Data records
-- START --

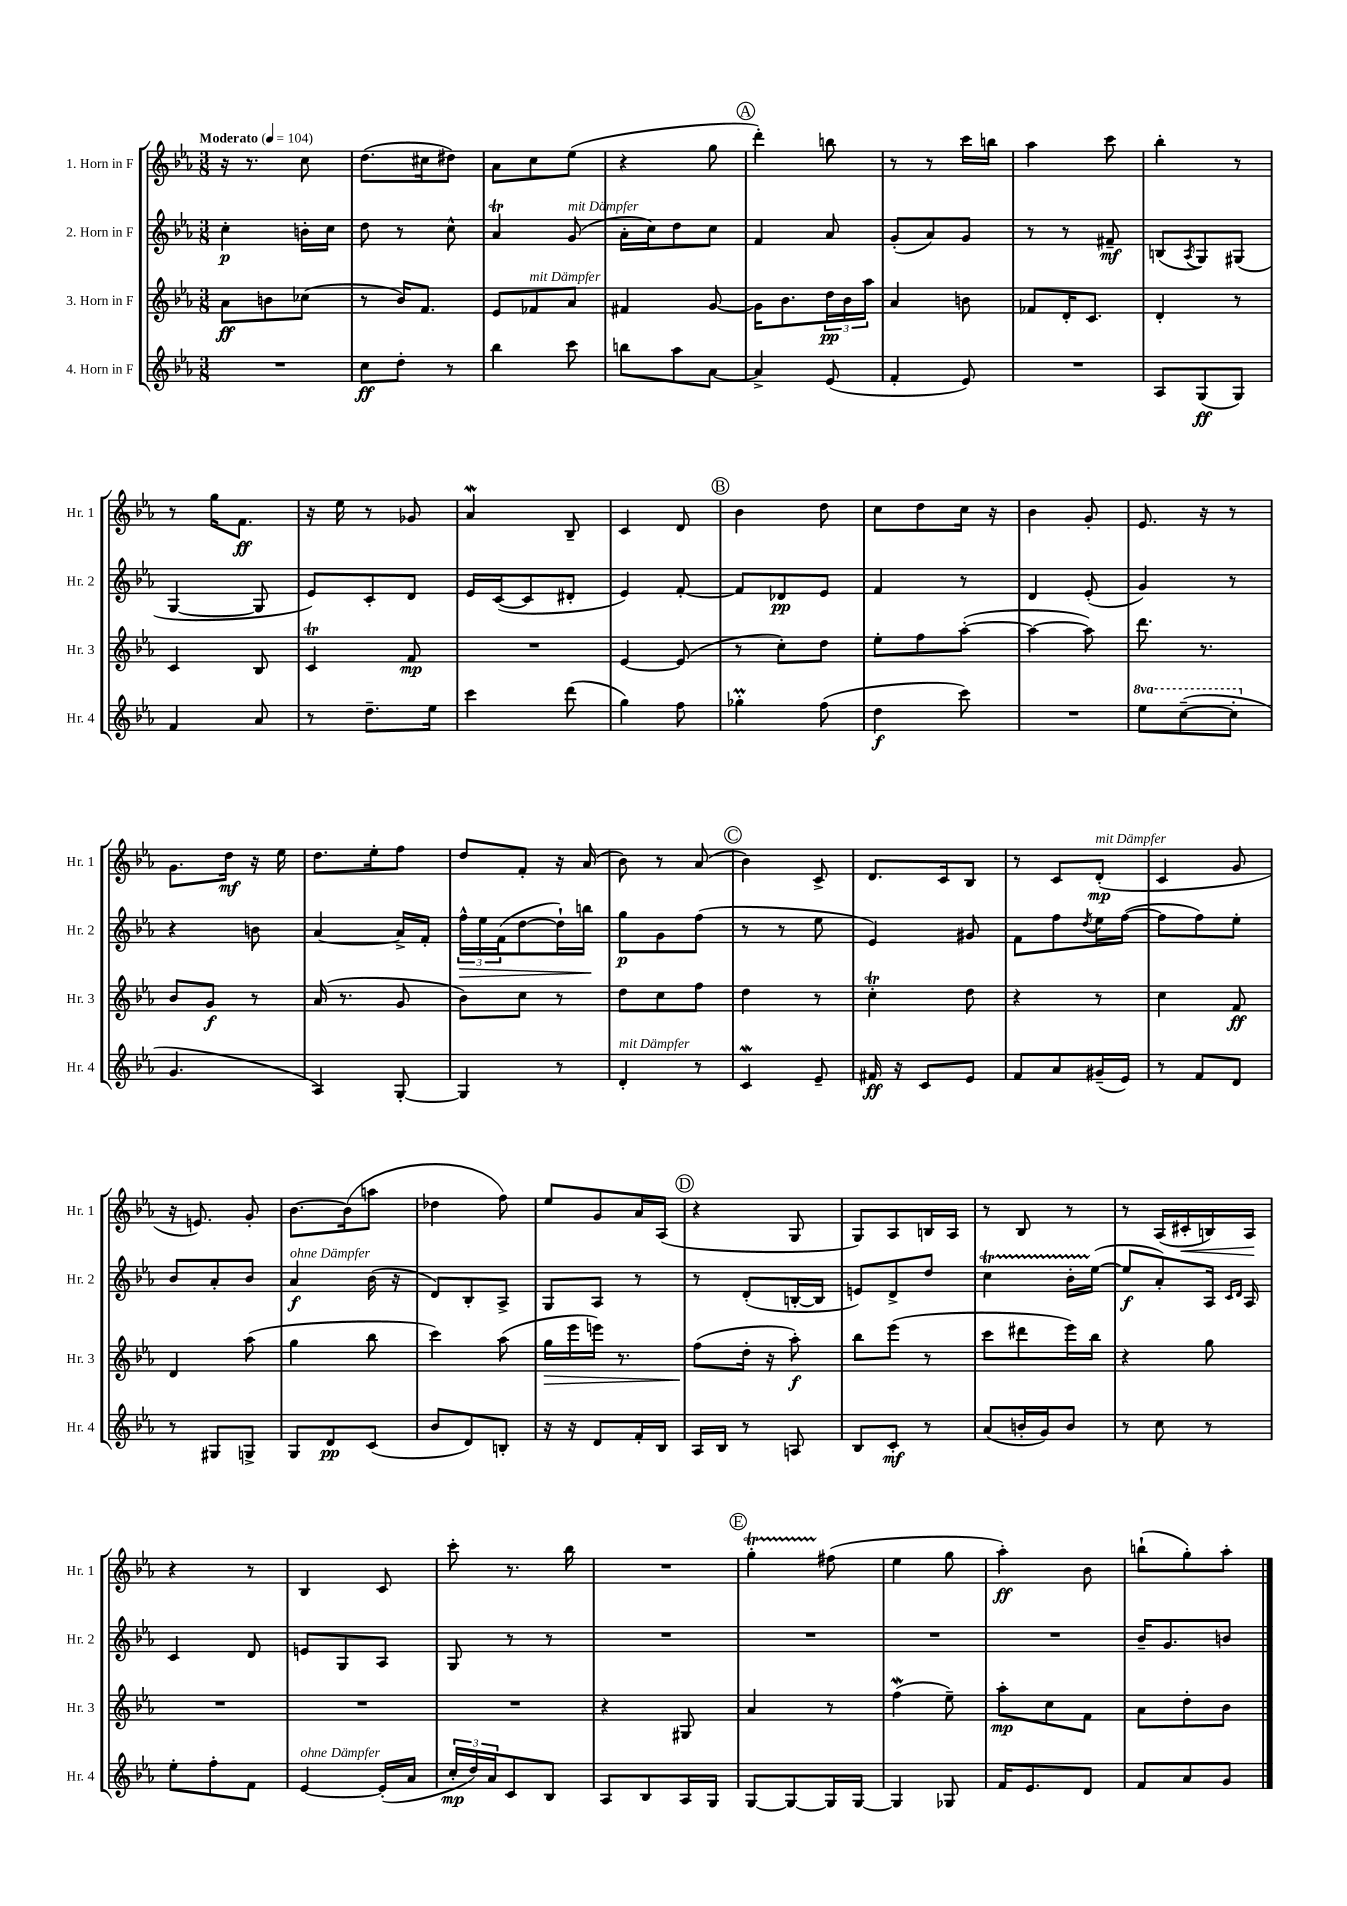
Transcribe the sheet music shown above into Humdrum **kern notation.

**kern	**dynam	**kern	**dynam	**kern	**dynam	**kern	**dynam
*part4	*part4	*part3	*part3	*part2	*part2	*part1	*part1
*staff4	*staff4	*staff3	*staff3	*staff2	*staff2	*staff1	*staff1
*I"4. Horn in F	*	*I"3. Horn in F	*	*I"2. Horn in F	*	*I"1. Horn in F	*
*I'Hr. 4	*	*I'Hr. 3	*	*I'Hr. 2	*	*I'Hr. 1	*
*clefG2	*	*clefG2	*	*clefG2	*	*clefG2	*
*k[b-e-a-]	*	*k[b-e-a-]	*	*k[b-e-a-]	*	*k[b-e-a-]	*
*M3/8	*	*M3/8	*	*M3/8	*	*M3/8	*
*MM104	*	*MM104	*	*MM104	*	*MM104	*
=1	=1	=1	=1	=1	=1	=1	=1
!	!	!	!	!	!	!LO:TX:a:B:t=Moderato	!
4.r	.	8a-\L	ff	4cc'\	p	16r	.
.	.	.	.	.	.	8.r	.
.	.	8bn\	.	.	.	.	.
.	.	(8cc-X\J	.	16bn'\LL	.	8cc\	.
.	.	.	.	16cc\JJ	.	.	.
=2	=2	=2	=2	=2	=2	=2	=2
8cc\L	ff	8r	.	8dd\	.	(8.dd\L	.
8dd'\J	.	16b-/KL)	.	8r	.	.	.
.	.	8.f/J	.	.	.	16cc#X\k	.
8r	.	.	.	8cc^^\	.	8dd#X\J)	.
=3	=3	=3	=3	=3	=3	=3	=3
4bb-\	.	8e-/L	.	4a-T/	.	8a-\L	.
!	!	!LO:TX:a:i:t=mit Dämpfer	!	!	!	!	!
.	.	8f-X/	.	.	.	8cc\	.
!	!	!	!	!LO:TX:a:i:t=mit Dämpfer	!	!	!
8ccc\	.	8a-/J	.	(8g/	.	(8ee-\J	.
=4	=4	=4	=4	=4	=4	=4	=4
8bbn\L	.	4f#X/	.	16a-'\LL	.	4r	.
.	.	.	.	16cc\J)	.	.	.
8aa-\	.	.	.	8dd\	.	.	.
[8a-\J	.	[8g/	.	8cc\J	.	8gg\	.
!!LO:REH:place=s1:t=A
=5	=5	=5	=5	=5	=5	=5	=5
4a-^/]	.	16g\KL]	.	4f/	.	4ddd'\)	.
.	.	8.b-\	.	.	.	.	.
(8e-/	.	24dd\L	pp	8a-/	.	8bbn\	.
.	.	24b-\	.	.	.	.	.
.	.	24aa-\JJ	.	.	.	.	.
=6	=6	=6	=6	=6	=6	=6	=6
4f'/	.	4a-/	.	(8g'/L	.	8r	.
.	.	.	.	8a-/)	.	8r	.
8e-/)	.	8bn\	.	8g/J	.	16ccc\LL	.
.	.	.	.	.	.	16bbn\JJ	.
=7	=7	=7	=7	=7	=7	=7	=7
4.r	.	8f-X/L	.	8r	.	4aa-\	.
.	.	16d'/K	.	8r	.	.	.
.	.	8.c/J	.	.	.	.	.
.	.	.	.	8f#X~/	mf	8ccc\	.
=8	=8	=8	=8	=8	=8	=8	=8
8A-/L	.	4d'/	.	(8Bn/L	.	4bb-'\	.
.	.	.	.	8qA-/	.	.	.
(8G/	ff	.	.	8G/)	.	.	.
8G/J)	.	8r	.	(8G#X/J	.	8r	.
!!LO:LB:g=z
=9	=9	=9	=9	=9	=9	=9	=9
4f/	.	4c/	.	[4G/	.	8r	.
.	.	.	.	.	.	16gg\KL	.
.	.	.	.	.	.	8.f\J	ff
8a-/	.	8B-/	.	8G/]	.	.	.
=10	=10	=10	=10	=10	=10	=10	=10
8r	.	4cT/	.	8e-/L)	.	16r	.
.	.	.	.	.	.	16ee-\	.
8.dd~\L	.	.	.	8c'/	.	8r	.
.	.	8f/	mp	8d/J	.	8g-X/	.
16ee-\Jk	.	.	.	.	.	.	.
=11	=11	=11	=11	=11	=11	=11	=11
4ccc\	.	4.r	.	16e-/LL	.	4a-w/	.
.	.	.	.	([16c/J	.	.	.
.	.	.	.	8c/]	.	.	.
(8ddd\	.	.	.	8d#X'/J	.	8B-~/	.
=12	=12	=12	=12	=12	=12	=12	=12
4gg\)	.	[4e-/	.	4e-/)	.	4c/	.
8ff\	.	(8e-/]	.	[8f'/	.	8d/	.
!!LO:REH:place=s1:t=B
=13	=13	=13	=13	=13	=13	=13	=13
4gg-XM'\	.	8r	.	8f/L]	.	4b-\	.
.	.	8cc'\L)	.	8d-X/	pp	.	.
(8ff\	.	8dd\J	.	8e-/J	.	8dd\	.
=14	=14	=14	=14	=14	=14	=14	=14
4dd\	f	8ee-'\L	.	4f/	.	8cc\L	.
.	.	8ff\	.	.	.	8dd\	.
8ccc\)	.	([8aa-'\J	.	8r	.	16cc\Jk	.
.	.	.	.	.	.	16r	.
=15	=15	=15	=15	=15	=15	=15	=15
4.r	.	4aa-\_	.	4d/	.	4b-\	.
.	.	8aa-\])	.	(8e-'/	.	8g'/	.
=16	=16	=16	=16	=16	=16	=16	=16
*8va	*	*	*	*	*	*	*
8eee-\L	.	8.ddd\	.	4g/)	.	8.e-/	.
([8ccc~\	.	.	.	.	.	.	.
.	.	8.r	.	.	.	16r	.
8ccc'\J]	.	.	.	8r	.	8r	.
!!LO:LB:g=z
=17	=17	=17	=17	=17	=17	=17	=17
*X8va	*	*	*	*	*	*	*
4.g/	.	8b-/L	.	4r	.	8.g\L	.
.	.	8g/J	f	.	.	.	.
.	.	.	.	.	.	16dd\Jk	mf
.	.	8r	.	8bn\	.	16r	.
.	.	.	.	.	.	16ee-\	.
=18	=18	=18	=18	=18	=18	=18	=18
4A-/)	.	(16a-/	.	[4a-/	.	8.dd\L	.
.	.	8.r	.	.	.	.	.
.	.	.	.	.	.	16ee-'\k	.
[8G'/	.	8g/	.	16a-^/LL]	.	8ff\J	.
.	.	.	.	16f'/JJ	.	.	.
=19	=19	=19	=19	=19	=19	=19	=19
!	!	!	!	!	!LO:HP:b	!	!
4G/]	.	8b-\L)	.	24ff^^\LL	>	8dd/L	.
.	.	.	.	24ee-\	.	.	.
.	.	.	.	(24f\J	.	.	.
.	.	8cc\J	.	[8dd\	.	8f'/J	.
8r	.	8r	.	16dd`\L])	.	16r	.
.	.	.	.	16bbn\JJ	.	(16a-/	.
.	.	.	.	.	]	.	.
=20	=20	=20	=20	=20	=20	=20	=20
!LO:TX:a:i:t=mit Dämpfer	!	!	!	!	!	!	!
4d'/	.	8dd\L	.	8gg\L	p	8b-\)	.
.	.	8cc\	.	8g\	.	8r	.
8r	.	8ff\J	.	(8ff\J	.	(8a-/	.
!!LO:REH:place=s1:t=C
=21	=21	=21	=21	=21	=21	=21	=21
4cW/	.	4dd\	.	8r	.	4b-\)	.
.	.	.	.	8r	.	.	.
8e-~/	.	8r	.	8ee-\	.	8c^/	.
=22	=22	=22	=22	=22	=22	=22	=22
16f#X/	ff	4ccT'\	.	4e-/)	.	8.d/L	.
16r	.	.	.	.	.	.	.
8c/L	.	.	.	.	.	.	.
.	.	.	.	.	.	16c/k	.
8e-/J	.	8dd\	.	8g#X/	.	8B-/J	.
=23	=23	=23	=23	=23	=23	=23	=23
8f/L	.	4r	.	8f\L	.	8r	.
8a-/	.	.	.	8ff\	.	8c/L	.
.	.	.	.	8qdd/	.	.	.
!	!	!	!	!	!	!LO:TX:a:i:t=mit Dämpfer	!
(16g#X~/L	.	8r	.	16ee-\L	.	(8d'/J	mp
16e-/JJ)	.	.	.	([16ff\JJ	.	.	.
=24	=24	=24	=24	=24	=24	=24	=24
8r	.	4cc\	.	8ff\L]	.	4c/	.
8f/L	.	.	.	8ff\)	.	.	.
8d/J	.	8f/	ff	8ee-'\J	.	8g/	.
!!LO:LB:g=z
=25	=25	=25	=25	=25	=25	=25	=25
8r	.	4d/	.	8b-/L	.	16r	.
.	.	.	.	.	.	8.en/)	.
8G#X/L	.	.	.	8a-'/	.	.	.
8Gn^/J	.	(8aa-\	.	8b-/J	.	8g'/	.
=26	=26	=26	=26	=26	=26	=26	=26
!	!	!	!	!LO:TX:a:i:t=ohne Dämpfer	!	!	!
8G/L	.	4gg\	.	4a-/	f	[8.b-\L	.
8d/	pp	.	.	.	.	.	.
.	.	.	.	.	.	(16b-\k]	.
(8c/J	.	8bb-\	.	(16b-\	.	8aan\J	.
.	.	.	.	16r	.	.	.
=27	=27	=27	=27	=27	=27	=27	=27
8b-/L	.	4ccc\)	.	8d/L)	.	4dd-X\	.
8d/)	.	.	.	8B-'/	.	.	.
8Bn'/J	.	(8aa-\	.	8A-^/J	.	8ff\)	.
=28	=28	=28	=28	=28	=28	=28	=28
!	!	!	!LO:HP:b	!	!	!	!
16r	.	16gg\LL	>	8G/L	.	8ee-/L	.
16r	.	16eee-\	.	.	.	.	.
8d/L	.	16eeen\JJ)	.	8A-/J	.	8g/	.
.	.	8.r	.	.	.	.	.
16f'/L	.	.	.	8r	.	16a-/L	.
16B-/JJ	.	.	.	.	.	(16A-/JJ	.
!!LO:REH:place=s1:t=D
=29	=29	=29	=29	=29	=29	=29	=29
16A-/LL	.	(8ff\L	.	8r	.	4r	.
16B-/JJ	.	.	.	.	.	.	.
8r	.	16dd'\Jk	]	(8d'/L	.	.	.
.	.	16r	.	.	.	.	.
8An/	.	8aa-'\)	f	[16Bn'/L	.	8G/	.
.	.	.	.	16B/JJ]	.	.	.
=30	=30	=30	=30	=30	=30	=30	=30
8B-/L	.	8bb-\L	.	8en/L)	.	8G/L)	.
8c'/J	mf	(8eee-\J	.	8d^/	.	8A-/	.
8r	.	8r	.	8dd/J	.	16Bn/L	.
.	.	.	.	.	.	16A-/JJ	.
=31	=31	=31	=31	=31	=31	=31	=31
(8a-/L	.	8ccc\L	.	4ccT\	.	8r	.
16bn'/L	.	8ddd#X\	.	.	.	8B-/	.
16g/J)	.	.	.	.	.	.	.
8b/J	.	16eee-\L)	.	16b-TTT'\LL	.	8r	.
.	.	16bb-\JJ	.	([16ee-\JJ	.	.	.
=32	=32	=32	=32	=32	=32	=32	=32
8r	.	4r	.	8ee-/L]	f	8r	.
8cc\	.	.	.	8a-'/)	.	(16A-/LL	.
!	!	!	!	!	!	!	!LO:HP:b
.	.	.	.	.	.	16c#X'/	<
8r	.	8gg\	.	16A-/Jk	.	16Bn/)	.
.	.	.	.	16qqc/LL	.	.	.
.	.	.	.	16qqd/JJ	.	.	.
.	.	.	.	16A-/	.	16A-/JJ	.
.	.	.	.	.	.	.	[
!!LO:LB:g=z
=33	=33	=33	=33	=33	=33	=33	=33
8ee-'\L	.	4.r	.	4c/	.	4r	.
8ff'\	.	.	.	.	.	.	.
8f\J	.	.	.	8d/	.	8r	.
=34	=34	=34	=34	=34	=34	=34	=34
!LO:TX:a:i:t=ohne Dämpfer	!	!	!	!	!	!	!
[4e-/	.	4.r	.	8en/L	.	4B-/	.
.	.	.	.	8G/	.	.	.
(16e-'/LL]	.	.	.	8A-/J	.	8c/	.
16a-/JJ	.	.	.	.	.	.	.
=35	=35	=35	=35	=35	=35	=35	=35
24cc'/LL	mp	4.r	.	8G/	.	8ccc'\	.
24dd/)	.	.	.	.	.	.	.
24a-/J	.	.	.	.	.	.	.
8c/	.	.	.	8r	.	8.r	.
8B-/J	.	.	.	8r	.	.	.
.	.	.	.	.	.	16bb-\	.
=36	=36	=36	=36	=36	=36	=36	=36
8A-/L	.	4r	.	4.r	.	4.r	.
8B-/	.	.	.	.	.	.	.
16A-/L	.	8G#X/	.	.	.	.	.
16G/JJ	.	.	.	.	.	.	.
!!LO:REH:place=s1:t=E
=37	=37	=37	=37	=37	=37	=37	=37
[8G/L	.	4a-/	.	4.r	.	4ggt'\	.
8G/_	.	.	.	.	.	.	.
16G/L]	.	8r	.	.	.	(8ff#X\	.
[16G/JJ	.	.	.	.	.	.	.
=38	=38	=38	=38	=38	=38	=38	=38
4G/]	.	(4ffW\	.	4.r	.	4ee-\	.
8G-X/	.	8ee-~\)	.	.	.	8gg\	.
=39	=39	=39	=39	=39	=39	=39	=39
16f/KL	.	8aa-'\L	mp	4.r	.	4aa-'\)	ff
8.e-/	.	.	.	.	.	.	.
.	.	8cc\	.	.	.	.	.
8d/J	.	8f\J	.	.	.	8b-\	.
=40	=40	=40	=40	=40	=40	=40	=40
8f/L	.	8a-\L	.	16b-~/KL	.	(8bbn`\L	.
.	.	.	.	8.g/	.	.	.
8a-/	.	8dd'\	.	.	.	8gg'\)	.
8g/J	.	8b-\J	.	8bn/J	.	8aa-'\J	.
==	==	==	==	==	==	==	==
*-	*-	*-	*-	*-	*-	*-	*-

-- END --

WORK TO COMPLETE ▸ Find every line in the data above that contains the string "ohne", matching case exactly, and copy each of those lines in full.

OUTPUT OF THE EXERCISE ▸
!	!	!	!	!LO:TX:a:i:t=ohne Dämpfer	!	!	!
!LO:TX:a:i:t=ohne Dämpfer	!	!	!	!	!	!	!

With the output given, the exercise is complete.